» **Directions**:
Records follow. Select each line holding "mouse".

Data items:
.....
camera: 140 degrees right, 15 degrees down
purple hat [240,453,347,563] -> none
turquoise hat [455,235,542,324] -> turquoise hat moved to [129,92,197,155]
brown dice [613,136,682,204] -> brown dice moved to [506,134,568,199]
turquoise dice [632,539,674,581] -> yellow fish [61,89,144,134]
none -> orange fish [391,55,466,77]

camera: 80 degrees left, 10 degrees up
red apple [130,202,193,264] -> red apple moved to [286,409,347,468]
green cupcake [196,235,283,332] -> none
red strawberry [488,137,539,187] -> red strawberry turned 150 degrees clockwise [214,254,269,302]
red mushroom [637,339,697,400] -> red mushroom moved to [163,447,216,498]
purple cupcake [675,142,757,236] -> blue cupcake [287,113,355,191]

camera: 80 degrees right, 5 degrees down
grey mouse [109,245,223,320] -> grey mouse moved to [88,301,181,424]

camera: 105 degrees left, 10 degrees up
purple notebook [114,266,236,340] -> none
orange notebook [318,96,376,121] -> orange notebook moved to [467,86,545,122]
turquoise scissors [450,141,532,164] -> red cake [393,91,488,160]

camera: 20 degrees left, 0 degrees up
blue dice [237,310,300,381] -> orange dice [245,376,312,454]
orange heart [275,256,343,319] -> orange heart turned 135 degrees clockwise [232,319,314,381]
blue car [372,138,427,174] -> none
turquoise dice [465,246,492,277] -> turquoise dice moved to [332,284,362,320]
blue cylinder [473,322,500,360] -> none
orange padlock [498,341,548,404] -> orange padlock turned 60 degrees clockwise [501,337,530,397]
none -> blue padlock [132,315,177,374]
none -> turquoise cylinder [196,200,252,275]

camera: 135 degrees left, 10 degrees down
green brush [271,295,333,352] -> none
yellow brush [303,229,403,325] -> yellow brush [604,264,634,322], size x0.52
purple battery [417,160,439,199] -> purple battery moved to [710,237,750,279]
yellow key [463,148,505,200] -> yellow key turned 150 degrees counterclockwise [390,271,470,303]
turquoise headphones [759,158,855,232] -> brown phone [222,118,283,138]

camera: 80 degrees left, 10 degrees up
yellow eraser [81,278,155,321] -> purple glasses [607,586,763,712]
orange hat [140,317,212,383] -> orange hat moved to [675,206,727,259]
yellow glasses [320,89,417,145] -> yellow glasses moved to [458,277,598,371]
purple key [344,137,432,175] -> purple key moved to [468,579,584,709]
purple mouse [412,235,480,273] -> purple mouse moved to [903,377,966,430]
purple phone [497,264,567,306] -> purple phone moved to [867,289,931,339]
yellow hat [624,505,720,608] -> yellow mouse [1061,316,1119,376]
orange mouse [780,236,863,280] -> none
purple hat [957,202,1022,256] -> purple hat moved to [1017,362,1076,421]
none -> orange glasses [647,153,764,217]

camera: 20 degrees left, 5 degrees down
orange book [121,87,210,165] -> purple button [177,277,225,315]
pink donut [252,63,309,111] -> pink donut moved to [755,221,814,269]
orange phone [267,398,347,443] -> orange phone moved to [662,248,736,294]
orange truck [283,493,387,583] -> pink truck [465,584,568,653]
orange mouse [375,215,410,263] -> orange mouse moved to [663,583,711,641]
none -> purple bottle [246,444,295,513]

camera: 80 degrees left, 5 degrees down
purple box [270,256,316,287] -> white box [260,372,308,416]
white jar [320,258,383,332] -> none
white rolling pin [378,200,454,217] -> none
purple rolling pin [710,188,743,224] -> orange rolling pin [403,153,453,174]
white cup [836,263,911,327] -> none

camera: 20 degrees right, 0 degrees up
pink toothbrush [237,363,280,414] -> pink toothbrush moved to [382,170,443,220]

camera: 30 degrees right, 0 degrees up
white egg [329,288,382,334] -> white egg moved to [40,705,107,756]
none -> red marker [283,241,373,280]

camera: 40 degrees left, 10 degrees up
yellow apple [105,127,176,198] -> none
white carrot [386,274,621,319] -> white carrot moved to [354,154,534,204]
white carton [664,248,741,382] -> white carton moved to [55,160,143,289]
.....
» **The answer**:
grey mouse [109,245,223,320] -> grey mouse moved to [88,301,181,424]
purple mouse [412,235,480,273] -> purple mouse moved to [903,377,966,430]
yellow hat [624,505,720,608] -> yellow mouse [1061,316,1119,376]
orange mouse [780,236,863,280] -> none
orange mouse [375,215,410,263] -> orange mouse moved to [663,583,711,641]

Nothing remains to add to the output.